Work required:
Which lines in the listing below contain the string "kern"? Return each of them in full.

Rows:
□ □ □

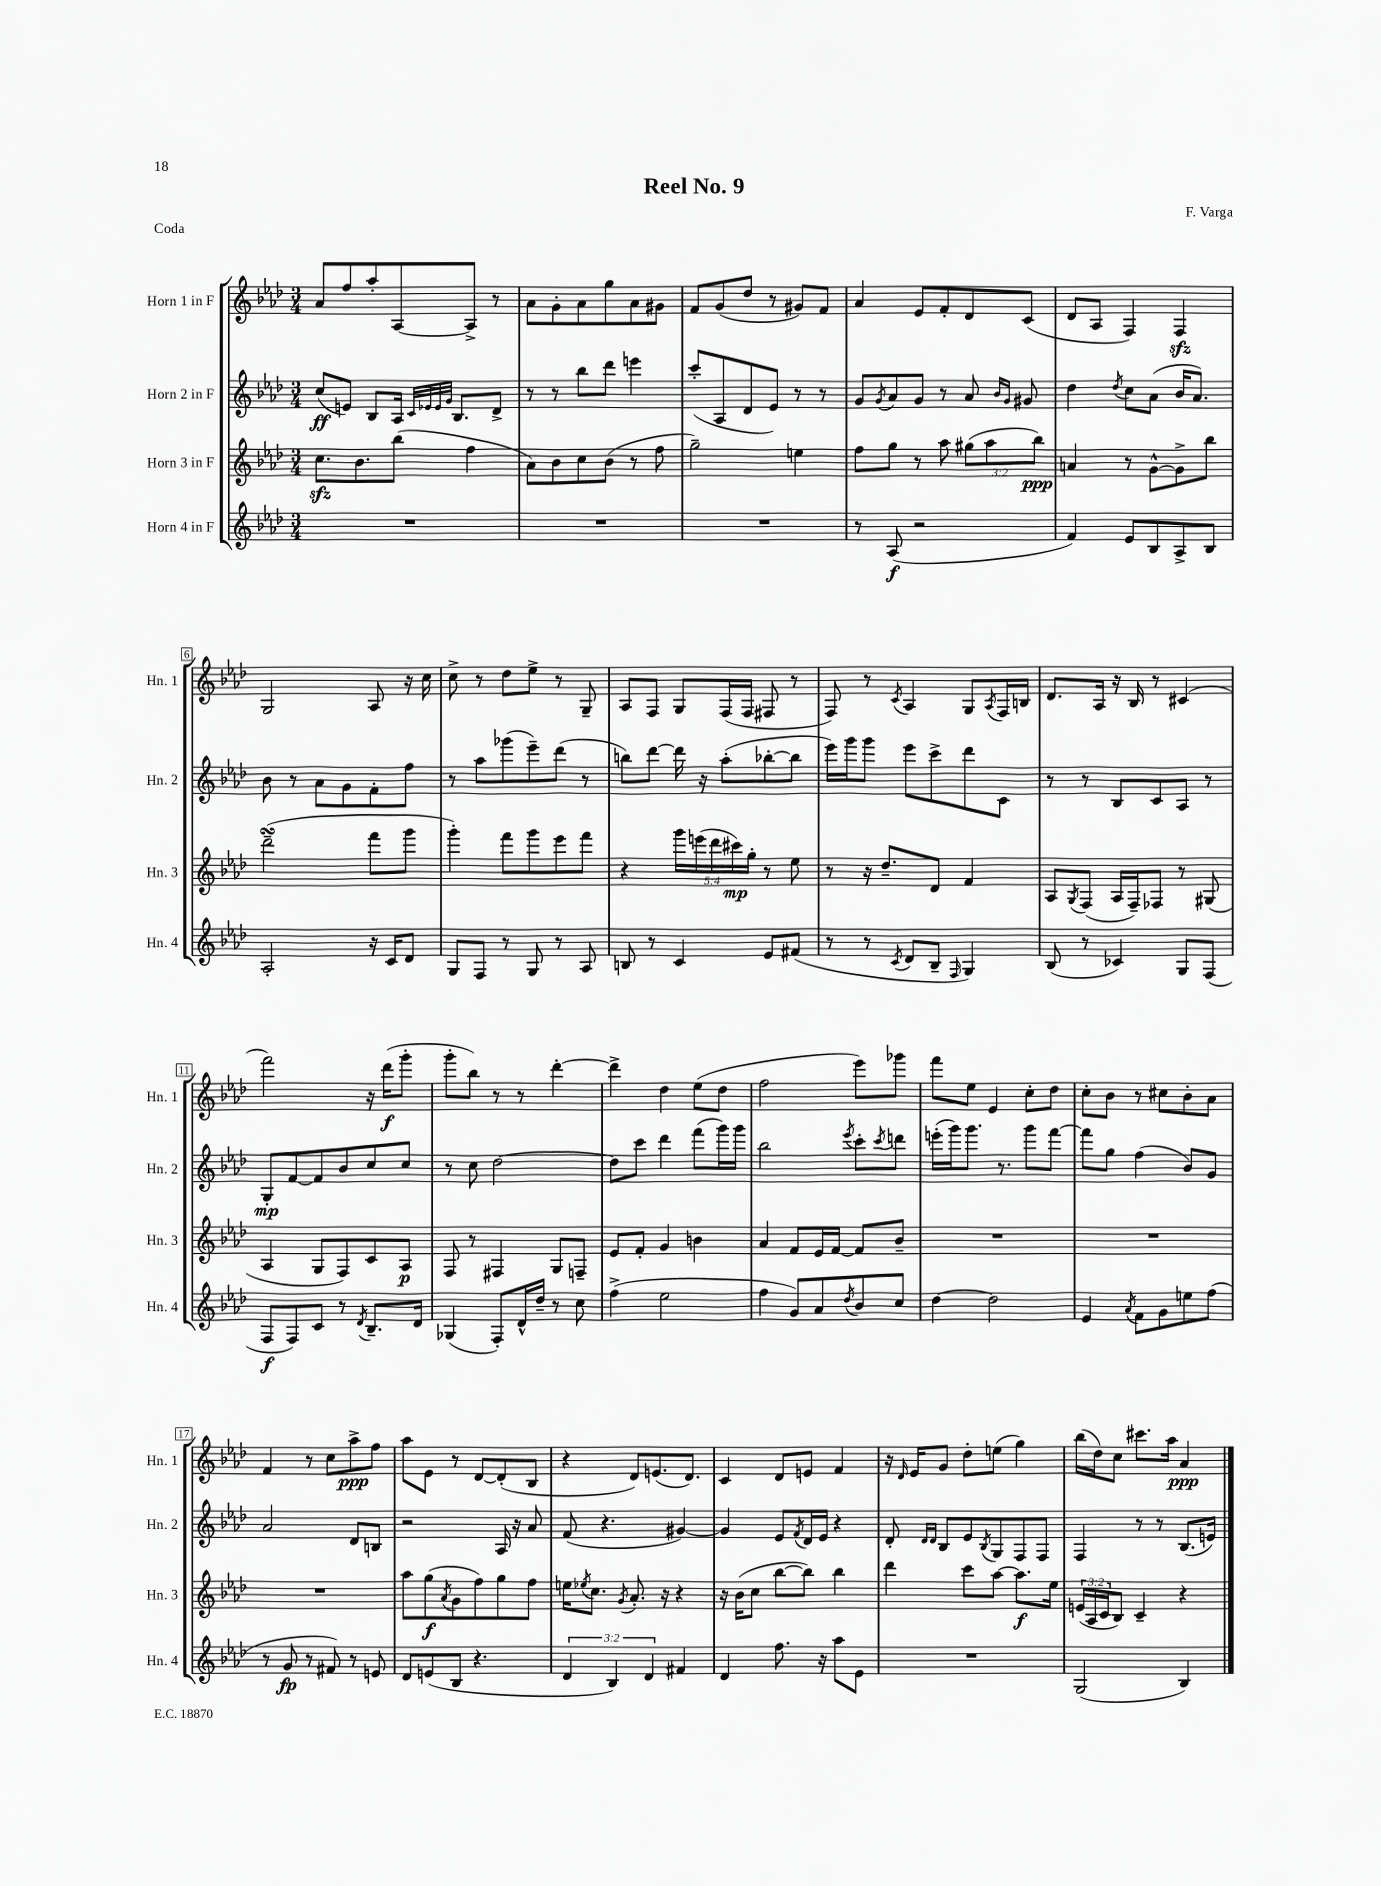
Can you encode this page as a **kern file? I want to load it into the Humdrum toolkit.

**kern	**kern	**kern	**kern
*staff4	*staff3	*staff2	*staff1
*clefG2	*clefG2	*clefG2	*clefG2
*k[b-e-a-d-]	*k[b-e-a-d-]	*k[b-e-a-d-]	*k[b-e-a-d-]
*M3/4	*M3/4	*M3/4	*M3/4
2.r	8.cc	(8cc	8a-
.	.	8e)	8ff
.	8.b-	.	.
.	.	8B-	8aa-'
.	(8bb-	16A-	[8A-
.	.	32qqc	.
.	.	32qqe-	.
.	.	32qqe-	.
.	.	32qqg	.
.	.	8.B-	.
.	4ff	.	8A-^]
.	.	8d-^	8r
=	=	=	=
2.r	8a-)	8r	8a-
.	8b-	8r	8g'
.	8cc	8bb-	8a-
.	(8b-	8ddd-	8gg
.	8r	4eee	8a-
.	8ff	.	8g#
=	=	=	=
2.r	2gg~)	(8ccc'	8f
.	.	8A-	(8g
.	.	8d-	8dd-
.	.	8e-)	8r
.	4ee	8r	8g#)
.	.	8r	8f
=	=	=	=
8r	8ff	8g	4a-
.	.	8qg	.
(8A-	8gg	8a-	.
2r	8r	8g	8e-
.	8aa-	8r	8f'
.	(12gg#	8a-	8d-
.	12aa-	.	.
.	.	16qqb-	.
.	.	16qqg	.
.	.	8g#	(8c
.	12bb-)	.	.
=	=	=	=
4f)	4a	4dd-	8d-
.	.	.	8A-
.	.	8qdd-	.
8e-	8r	8cc	4F)
8B-	[8g^^	(8a-	.
8A-^	8g^]	16b-	4F
.	.	8.a-)	.
8B-	8bb-	.	.
=	=	=	=
2A-'	(2ddd-~	8b-	2G
.	.	8r	.
.	.	8a-	.
.	.	8g	.
16r	8fff	8f'	8A-
16c	.	.	.
8d-	8ggg	8ff	16r
.	.	.	16cc
=	=	=	=
8G	4ggg')	8r	8cc^
8F	.	8aa-	8r
8r	8fff	(8ggg-	8dd-
8G	8ggg	8eee-~)	8ee-^
8r	8eee-	(8ddd-	8r
8A-	8fff	8r	8G~
=	=	=	=
8B	4r	8bb)	8A-
8r	.	[8ddd-	8F
4c	20ggg	16ddd-]	8G
.	(20eee	.	.
.	.	16r	.
.	20ddd-	.	.
.	.	(8aa-'	(16F
.	20ccc#)	.	.
.	.	.	16F
.	20gg'	.	.
8e-	8r	[8bb-'	8F#
(8f#	8ee-	8bb-]	8r
=	=	=	=
8r	8r	16eee-)	8F)
.	.	16ggg	.
8r	16r	8ggg	8r
.	8.dd-~	.	.
8qc	.	.	8qc
8d-	.	8eee-	4A-
8B-~	8d-	8ccc^	.
16qqF	.	.	.
4G)	4f	8ddd-	8G
.	.	.	8qA-
.	.	8c	16F
.	.	.	16B
=	=	=	=
(8B-	8A-	8r	8.d-
.	8qG	.	.
8r	(8F	8r	.
.	.	.	16A-
4c-)	16A-	8B-	16r
.	16F~)	.	16B-
.	8F-	8c	8r
8G	8r	8A-	(4c#
(8F	(8G#	8r	.
=	=	=	=
8F	4A-	8G'	2fff)
8F)	.	[8f	.
8c	8G	8f]	.
8r	8F)	8b-	.
8qd-	.	.	.
8.B-~	8c	8cc	16r
.	.	.	(16ddd-
.	8A-	8cc	8ggg'
16d-	.	.	.
=	=	=	=
(4G-	8F	8r	8ggg'
.	8r	8cc	8bb-)
8F')	4F#	[2dd-	8r
16d-^^	.	.	8r
16dd-~	.	.	.
8r	8G	.	[4ddd-'
8cc	8F~	.	.
=	=	=	=
(4ff^	8e-	8dd-]	4ddd-^]
.	8f'	8ccc	.
2ee-	4g	4ddd-	4dd-
.	4b	(8fff	(8ee-
.	.	16ggg)	8dd-
.	.	16ggg	.
=	=	=	=
4ff	4a-	2bb-	2ff
8g)	8f	.	.
8a-	16e-	.	.
.	[16f	.	.
8qdd-	.	8qeee-	.
8b-	8f]	8ccc'	8eee-)
.	.	8qccc	.
8cc	8b-~	8ddd	8ggg-
=	=	=	=
[4dd-	2.r	(16eee'	8fff
.	.	16ggg)	.
.	.	8.ggg	8ee-
2dd-]	.	.	4e-
.	.	8.r	.
.	.	8ggg	8cc'
.	.	[8fff	8dd-
=	=	=	=
4e-	2.r	8fff]	8cc'
.	.	8gg	8b-
8qa-	.	.	.
8f	.	(4ff	8r
8g	.	.	8cc#
8ee	.	8b-)	8b-'
(8ff	.	8g	8a-
=	=	=	=
8r	2.r	2a-	4f
8g	.	.	.
8r	.	.	8r
8f#)	.	.	8cc
8r	.	8d-	8aa-^
8e	.	8B	8ff
=	=	=	=
8d-	8aa-	2r	8aa-
(8e	(8gg	.	8e-
.	8qa-	.	.
8B-	8g	.	8r
4.r	8ff)	.	[8d-
.	8gg	16A-	(8d-']
.	.	16r	.
.	8ff	8a-	8B-
=	=	=	=
6d-	16ee	(8f	4r
.	8qee-	.	.
.	8.cc	.	.
.	.	4.r	.
6B-)	.	.	.
.	8qg	.	.
.	8.a-'	.	8d-)
6d-	.	.	.
.	.	.	(8.e
.	16r	.	.
4f#	4r	[4g#)	.
.	.	.	8.d-)
=	=	=	=
4d-	16r	4g#]	4c
.	(16b-	.	.
.	8cc	.	.
8.ff	[8bb-	8e-	8d-
.	.	8qf	.
.	8bb-])	16d-	8e
16r	.	16e-	.
8aa-	4bb-	4r	4f
8e-	.	.	.
=	=	=	=
2.r	4ddd-	8d-'	16r
.	.	.	16qqd-
.	.	.	16e-
.	.	16qqd-	.
.	.	16qqd-	.
.	.	8B-	8g
.	8ccc	8e-	8dd-'
.	.	8qB-	.
.	[8aa-	8G	(8ee
.	8.aa-]	8F	4gg)
.	.	8F	.
.	16ee-	.	.
=	=	=	=
(2G	(24e	4F	(16bb-
.	24A-	.	.
.	.	.	16dd-)
.	24c	.	.
.	8B-)	.	8cc
.	4c~	8r	8.ccc#
.	.	8r	.
.	.	.	16aa-
4B-)	4r	(8.B-	4a-
.	.	16e)	.
==	==	==	==
*-	*-	*-	*-
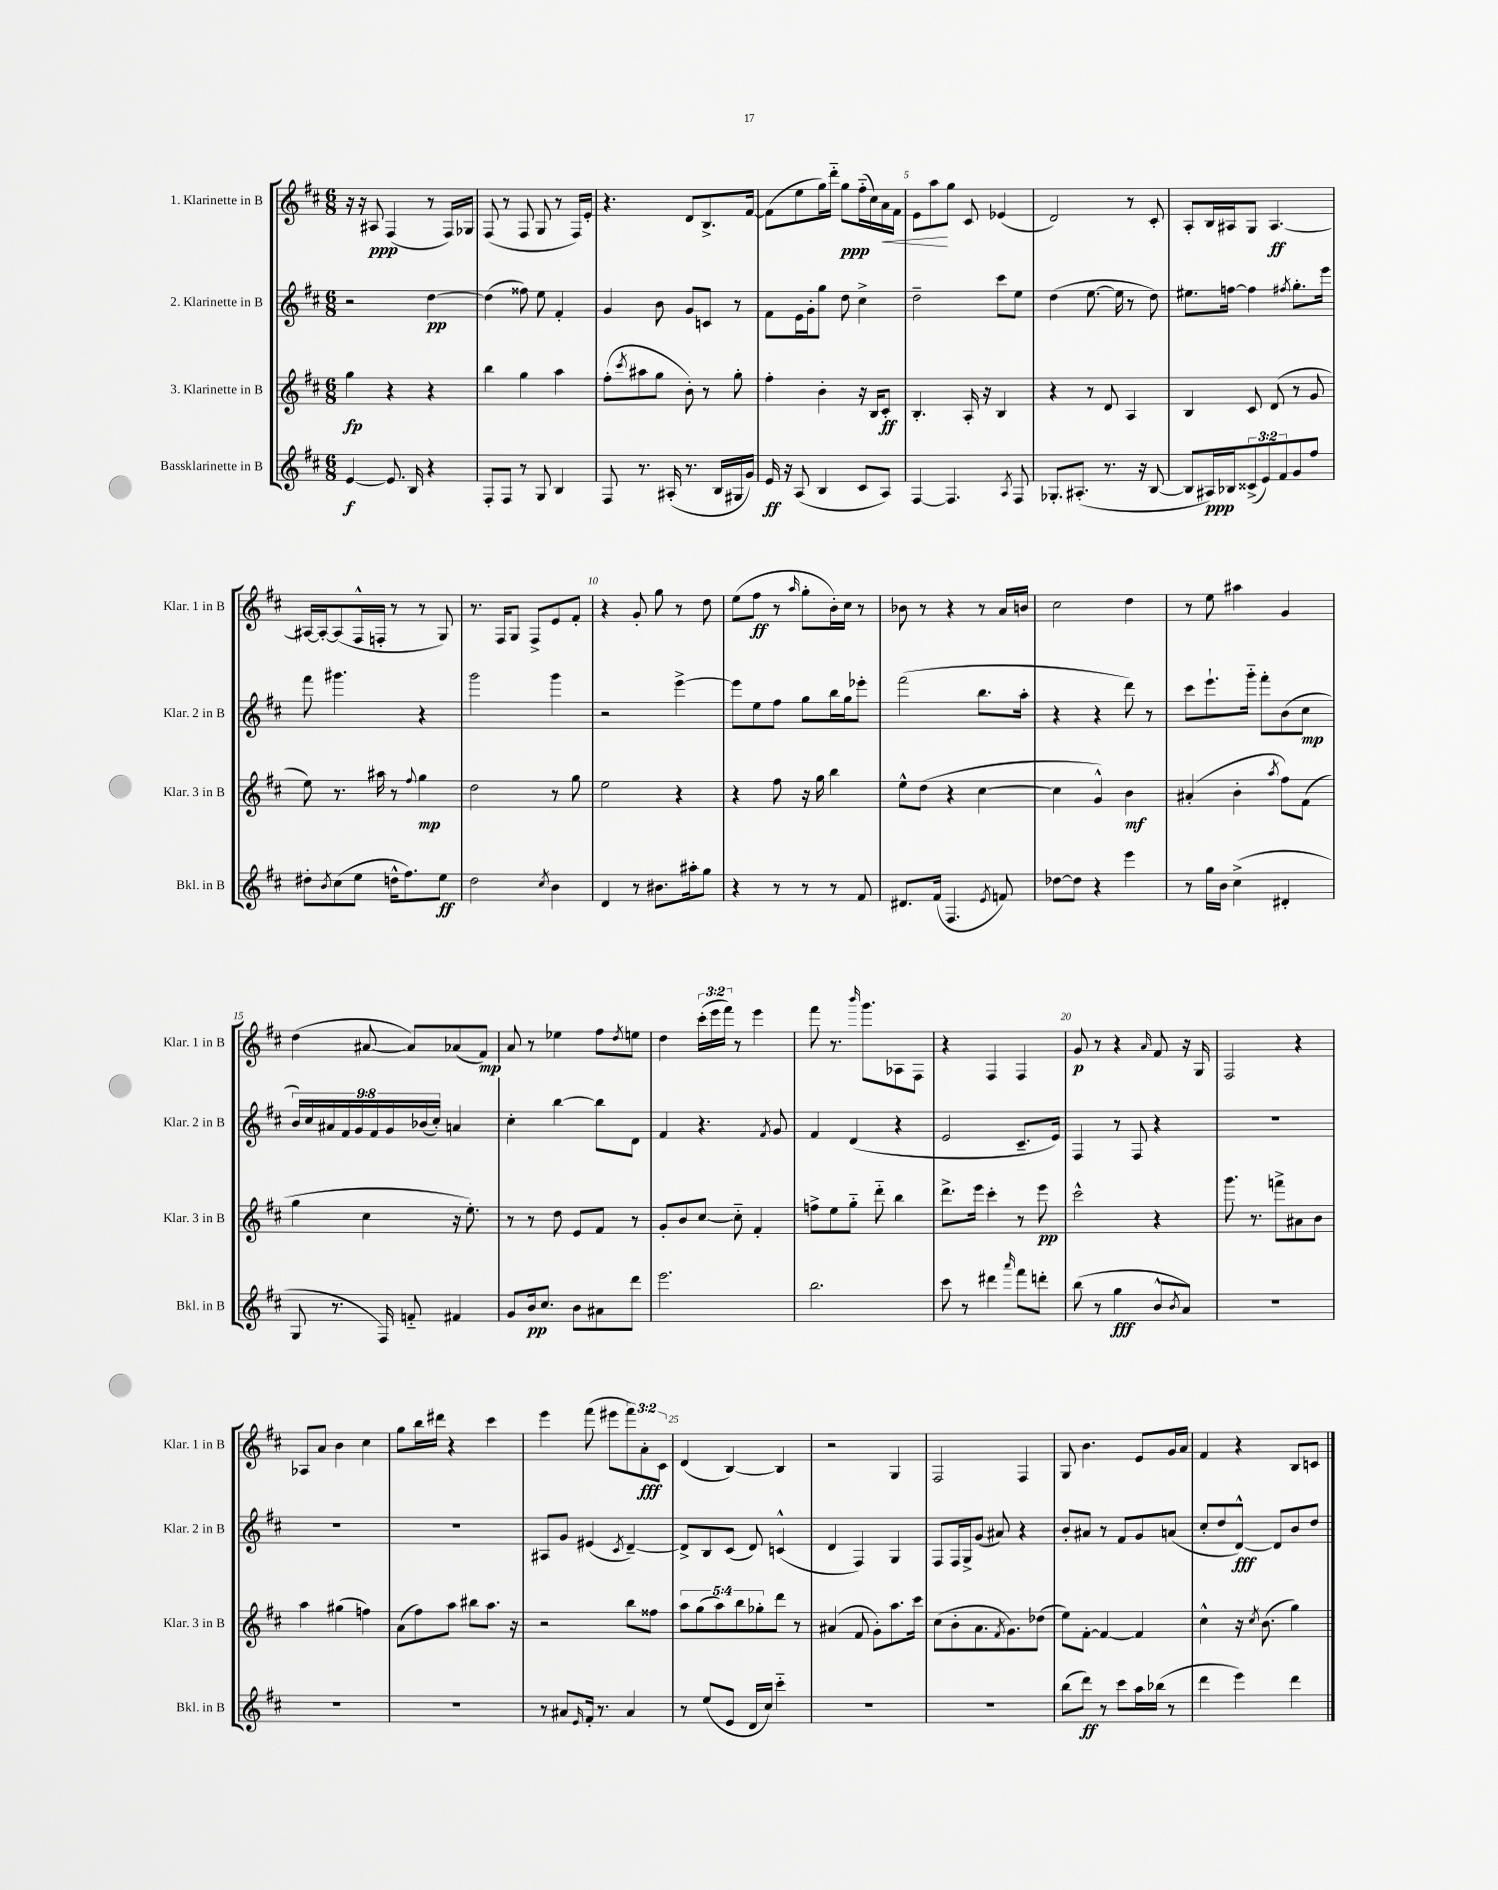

□ □ □

Final result:
Can you encode this page as a **kern file? I want to load it into the Humdrum toolkit.
**kern	**kern	**kern	**kern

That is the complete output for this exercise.